- ASSIGNMENT
A single number is expected: the count of lines below where the word "grey" occurs.

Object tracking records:
• • • • •

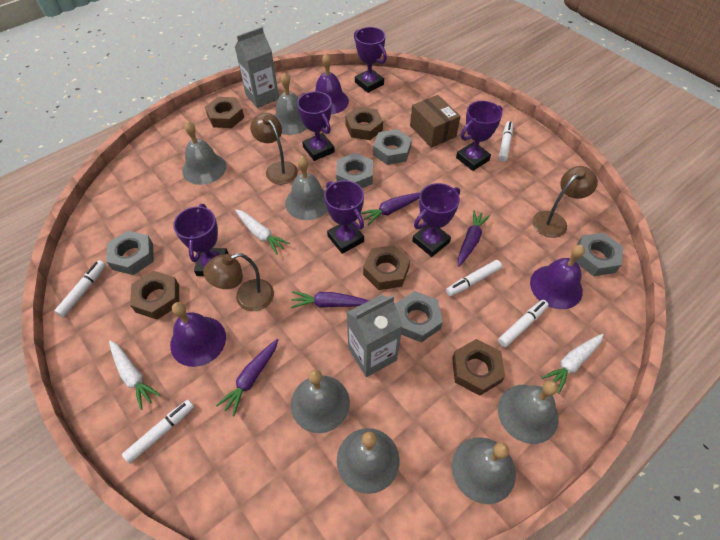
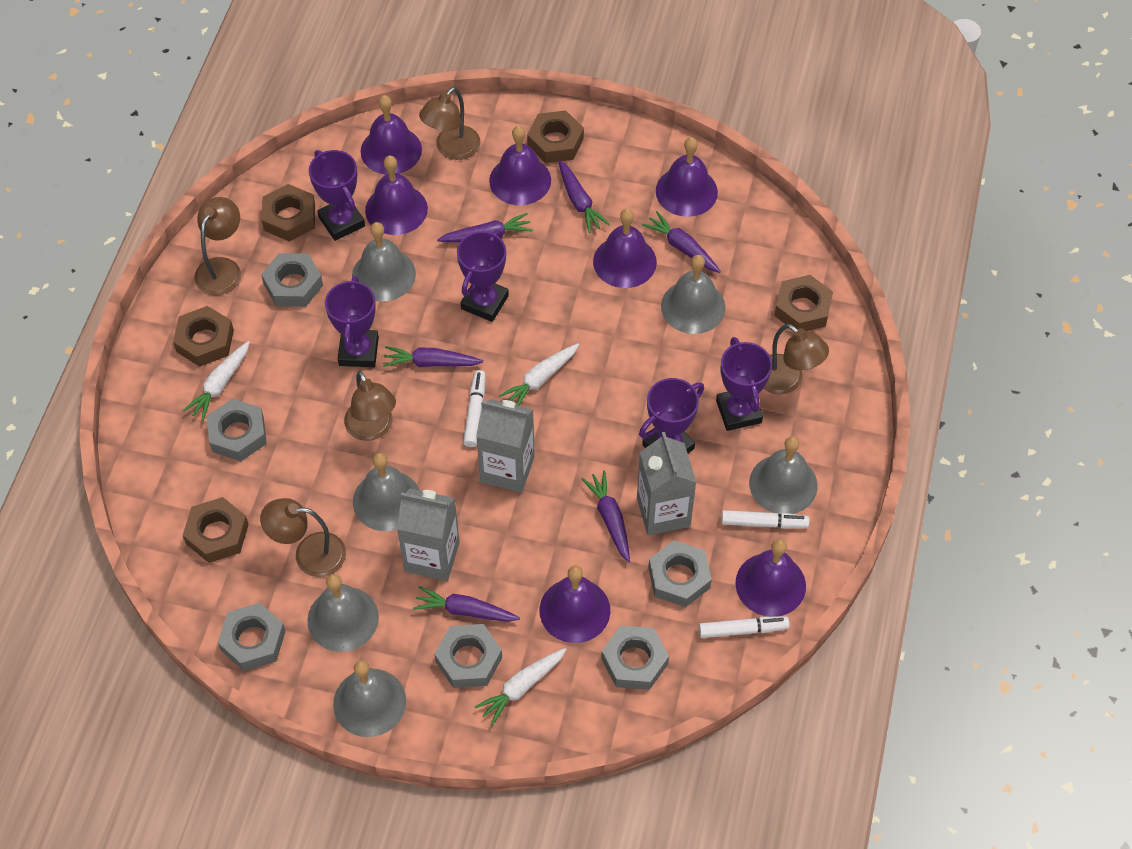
brown box: 1 -> 0
brown lamp: 3 -> 5
grey bell: 7 -> 6
grey carton: 2 -> 3
grey nut: 5 -> 6
purple bell: 3 -> 7
purple carrot: 4 -> 6
purple trophy: 6 -> 5
white marker: 5 -> 3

• • • • •

- WRITTEN RESPONSE
3